- _Input data_:
################

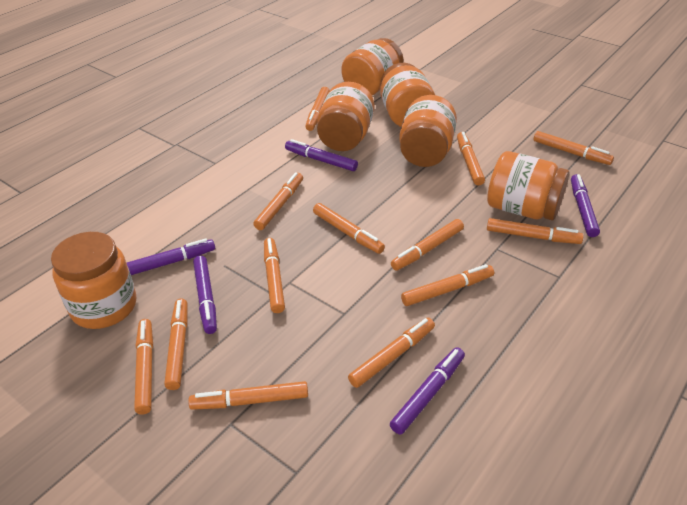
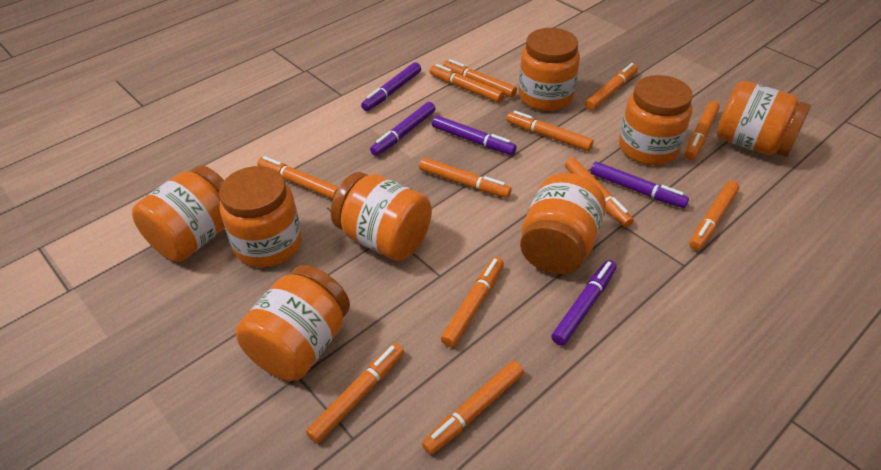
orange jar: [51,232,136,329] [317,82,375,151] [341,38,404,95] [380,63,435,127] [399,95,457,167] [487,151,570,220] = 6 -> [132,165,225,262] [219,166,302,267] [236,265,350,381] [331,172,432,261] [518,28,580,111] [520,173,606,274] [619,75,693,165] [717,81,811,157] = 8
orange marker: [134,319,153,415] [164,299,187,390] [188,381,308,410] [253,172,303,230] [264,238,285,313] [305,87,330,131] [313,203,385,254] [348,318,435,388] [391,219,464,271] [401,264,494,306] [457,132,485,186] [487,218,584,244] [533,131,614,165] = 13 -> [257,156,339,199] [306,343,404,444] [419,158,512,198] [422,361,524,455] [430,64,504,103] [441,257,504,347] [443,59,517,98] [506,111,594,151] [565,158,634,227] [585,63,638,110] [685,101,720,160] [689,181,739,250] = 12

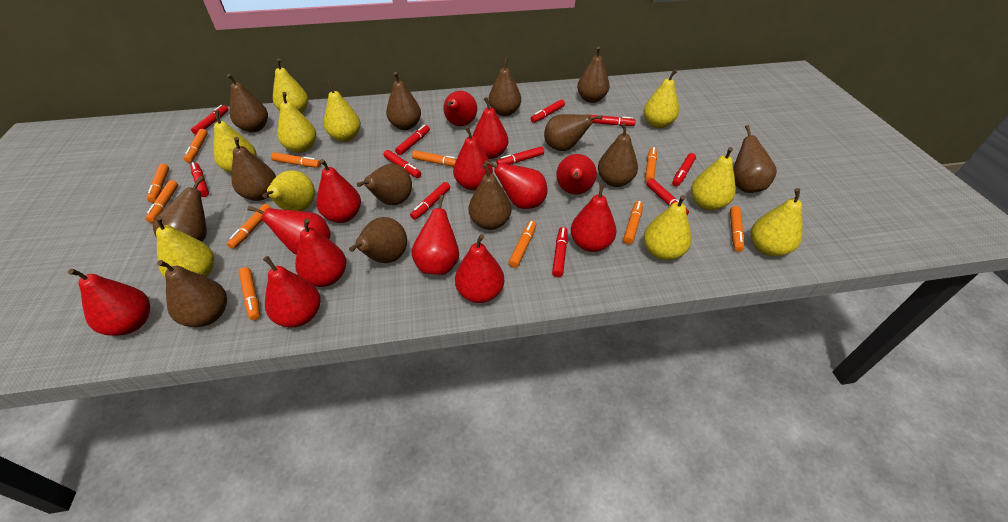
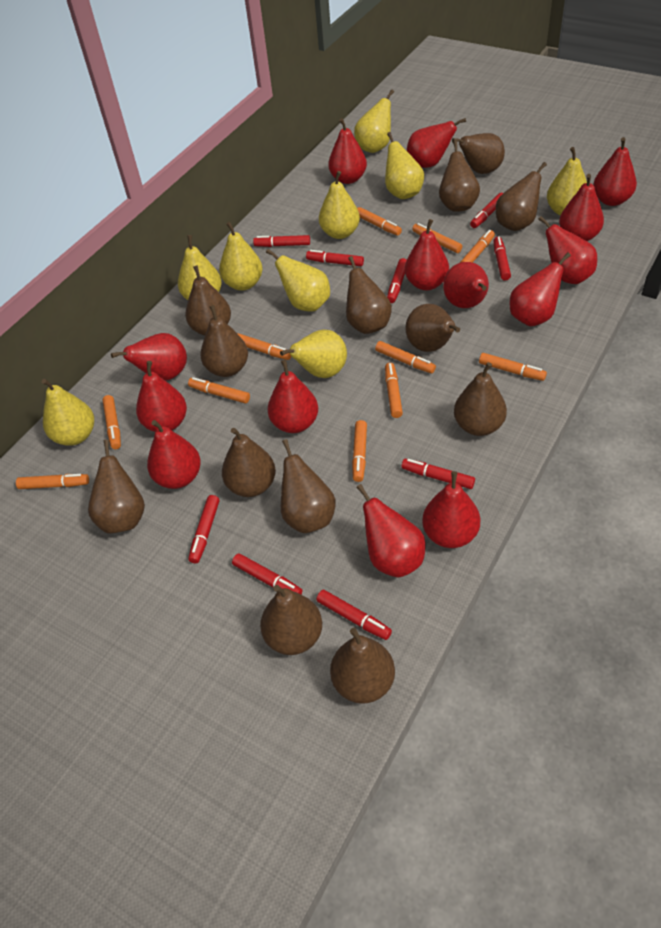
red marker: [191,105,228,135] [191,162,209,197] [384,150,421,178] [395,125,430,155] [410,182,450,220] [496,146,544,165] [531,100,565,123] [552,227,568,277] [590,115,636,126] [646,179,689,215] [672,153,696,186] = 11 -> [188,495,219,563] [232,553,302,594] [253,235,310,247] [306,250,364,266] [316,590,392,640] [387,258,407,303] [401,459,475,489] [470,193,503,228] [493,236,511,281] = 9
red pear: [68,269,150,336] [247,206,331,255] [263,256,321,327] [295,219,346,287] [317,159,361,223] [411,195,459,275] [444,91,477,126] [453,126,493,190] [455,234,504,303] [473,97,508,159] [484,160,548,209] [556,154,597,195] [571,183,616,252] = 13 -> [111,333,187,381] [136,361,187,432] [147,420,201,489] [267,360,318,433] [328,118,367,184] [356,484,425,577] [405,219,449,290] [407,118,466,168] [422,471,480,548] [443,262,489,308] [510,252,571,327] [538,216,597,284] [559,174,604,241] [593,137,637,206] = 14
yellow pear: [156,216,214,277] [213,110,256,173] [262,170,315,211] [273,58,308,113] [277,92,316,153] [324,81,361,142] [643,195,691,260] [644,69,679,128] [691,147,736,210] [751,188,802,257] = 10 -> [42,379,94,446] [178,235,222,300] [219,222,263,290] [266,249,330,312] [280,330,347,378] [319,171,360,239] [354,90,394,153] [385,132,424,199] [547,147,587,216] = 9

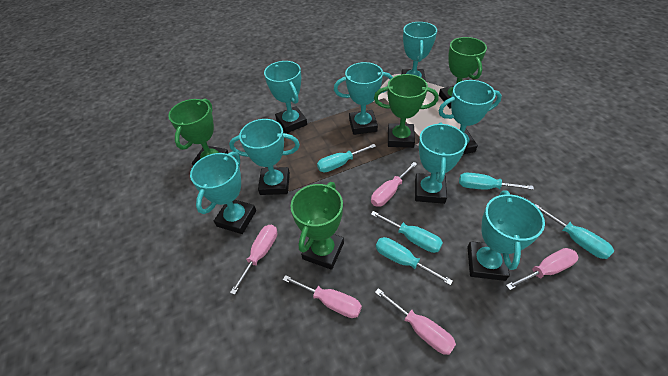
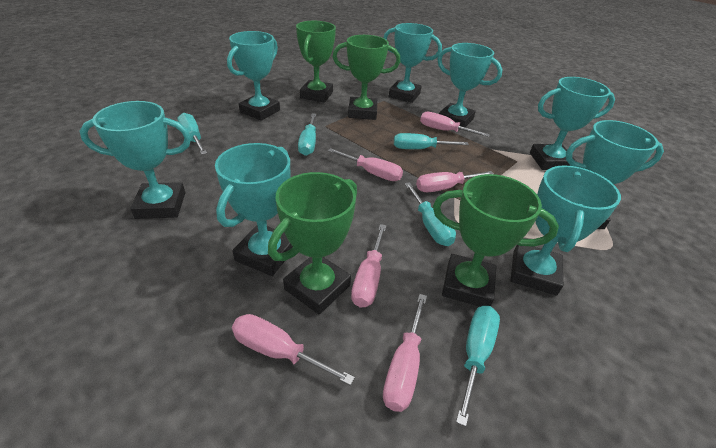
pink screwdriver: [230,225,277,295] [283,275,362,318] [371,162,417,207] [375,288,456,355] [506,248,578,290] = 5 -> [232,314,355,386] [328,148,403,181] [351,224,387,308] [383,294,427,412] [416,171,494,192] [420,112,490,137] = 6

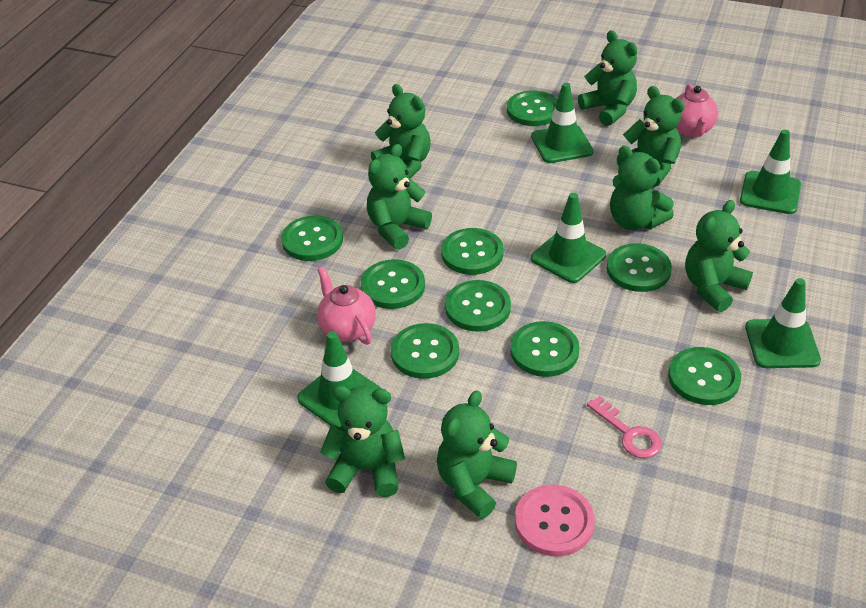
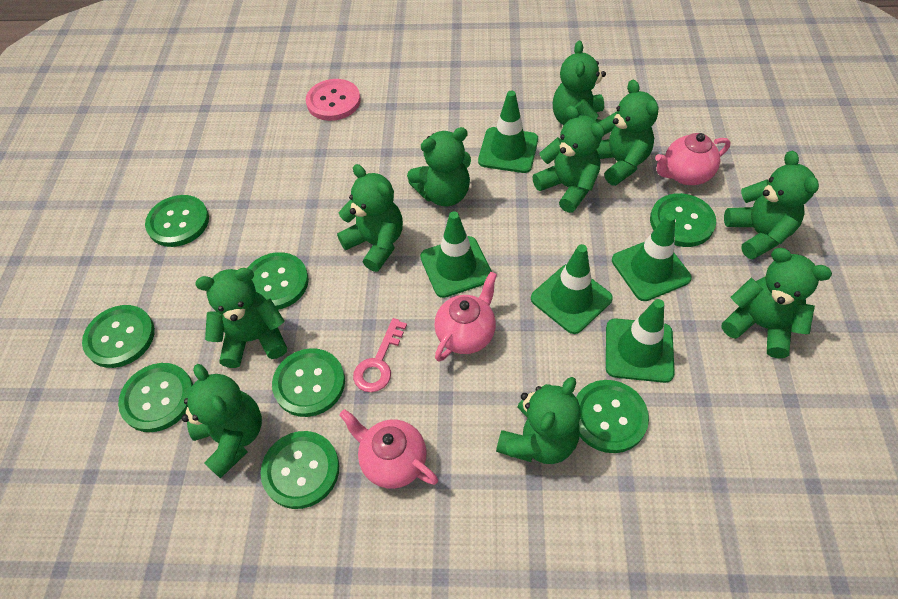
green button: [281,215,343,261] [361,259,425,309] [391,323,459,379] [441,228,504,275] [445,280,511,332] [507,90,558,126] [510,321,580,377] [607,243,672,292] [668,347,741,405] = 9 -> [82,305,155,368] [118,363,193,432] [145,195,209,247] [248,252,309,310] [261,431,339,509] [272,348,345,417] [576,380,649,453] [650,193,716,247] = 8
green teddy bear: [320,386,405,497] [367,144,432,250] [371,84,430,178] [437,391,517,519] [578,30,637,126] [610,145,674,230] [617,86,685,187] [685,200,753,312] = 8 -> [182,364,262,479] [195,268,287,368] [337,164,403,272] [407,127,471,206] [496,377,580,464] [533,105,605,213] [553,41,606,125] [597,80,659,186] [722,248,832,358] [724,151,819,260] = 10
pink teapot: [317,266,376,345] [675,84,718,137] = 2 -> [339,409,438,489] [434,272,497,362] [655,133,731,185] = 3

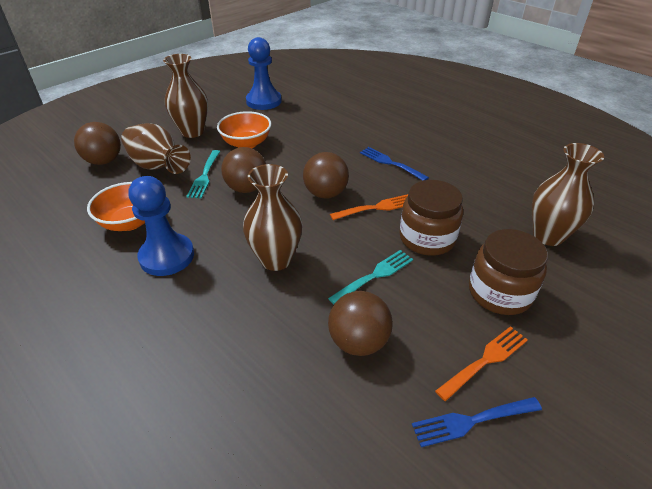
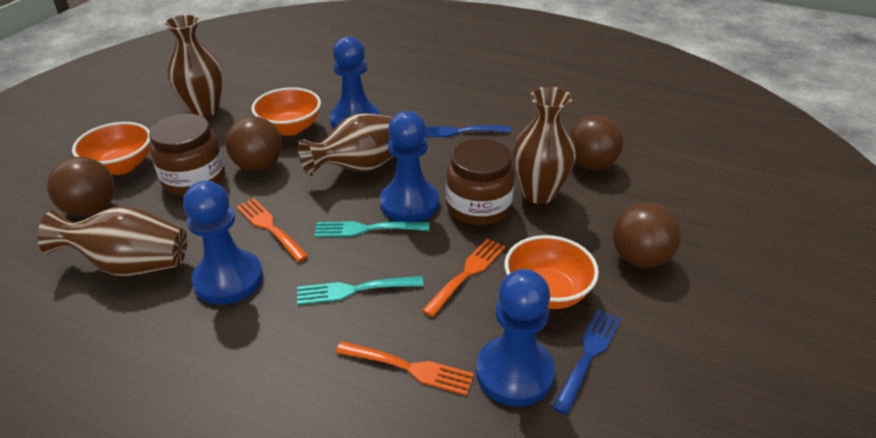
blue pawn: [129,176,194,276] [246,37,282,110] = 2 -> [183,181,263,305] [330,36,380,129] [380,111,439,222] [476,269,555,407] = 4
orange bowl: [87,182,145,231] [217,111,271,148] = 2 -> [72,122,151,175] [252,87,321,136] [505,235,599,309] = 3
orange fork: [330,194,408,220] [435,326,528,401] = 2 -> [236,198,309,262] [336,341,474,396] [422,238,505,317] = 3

################

- _What you need to do_: Pictures are to be left out; the listing above is otherwise to be copied exactly.

- _Written response_:
orange jar: [51,232,136,329] [317,82,375,151] [341,38,404,95] [380,63,435,127] [399,95,457,167] [487,151,570,220] = 6 -> [132,165,225,262] [219,166,302,267] [236,265,350,381] [331,172,432,261] [518,28,580,111] [520,173,606,274] [619,75,693,165] [717,81,811,157] = 8
orange marker: [134,319,153,415] [164,299,187,390] [188,381,308,410] [253,172,303,230] [264,238,285,313] [305,87,330,131] [313,203,385,254] [348,318,435,388] [391,219,464,271] [401,264,494,306] [457,132,485,186] [487,218,584,244] [533,131,614,165] = 13 -> [257,156,339,199] [306,343,404,444] [419,158,512,198] [422,361,524,455] [430,64,504,103] [441,257,504,347] [443,59,517,98] [506,111,594,151] [565,158,634,227] [585,63,638,110] [685,101,720,160] [689,181,739,250] = 12

red marker: [191,105,228,135] [191,162,209,197] [384,150,421,178] [395,125,430,155] [410,182,450,220] [496,146,544,165] [531,100,565,123] [552,227,568,277] [590,115,636,126] [646,179,689,215] [672,153,696,186] = 11 -> [188,495,219,563] [232,553,302,594] [253,235,310,247] [306,250,364,266] [316,590,392,640] [387,258,407,303] [401,459,475,489] [470,193,503,228] [493,236,511,281] = 9
red pear: [68,269,150,336] [247,206,331,255] [263,256,321,327] [295,219,346,287] [317,159,361,223] [411,195,459,275] [444,91,477,126] [453,126,493,190] [455,234,504,303] [473,97,508,159] [484,160,548,209] [556,154,597,195] [571,183,616,252] = 13 -> [111,333,187,381] [136,361,187,432] [147,420,201,489] [267,360,318,433] [328,118,367,184] [356,484,425,577] [405,219,449,290] [407,118,466,168] [422,471,480,548] [443,262,489,308] [510,252,571,327] [538,216,597,284] [559,174,604,241] [593,137,637,206] = 14
yellow pear: [156,216,214,277] [213,110,256,173] [262,170,315,211] [273,58,308,113] [277,92,316,153] [324,81,361,142] [643,195,691,260] [644,69,679,128] [691,147,736,210] [751,188,802,257] = 10 -> [42,379,94,446] [178,235,222,300] [219,222,263,290] [266,249,330,312] [280,330,347,378] [319,171,360,239] [354,90,394,153] [385,132,424,199] [547,147,587,216] = 9

pink screwdriver: [230,225,277,295] [283,275,362,318] [371,162,417,207] [375,288,456,355] [506,248,578,290] = 5 -> [232,314,355,386] [328,148,403,181] [351,224,387,308] [383,294,427,412] [416,171,494,192] [420,112,490,137] = 6

green button: [281,215,343,261] [361,259,425,309] [391,323,459,379] [441,228,504,275] [445,280,511,332] [507,90,558,126] [510,321,580,377] [607,243,672,292] [668,347,741,405] = 9 -> [82,305,155,368] [118,363,193,432] [145,195,209,247] [248,252,309,310] [261,431,339,509] [272,348,345,417] [576,380,649,453] [650,193,716,247] = 8
green teddy bear: [320,386,405,497] [367,144,432,250] [371,84,430,178] [437,391,517,519] [578,30,637,126] [610,145,674,230] [617,86,685,187] [685,200,753,312] = 8 -> [182,364,262,479] [195,268,287,368] [337,164,403,272] [407,127,471,206] [496,377,580,464] [533,105,605,213] [553,41,606,125] [597,80,659,186] [722,248,832,358] [724,151,819,260] = 10
pink teapot: [317,266,376,345] [675,84,718,137] = 2 -> [339,409,438,489] [434,272,497,362] [655,133,731,185] = 3

blue pawn: [129,176,194,276] [246,37,282,110] = 2 -> [183,181,263,305] [330,36,380,129] [380,111,439,222] [476,269,555,407] = 4
orange bowl: [87,182,145,231] [217,111,271,148] = 2 -> [72,122,151,175] [252,87,321,136] [505,235,599,309] = 3
orange fork: [330,194,408,220] [435,326,528,401] = 2 -> [236,198,309,262] [336,341,474,396] [422,238,505,317] = 3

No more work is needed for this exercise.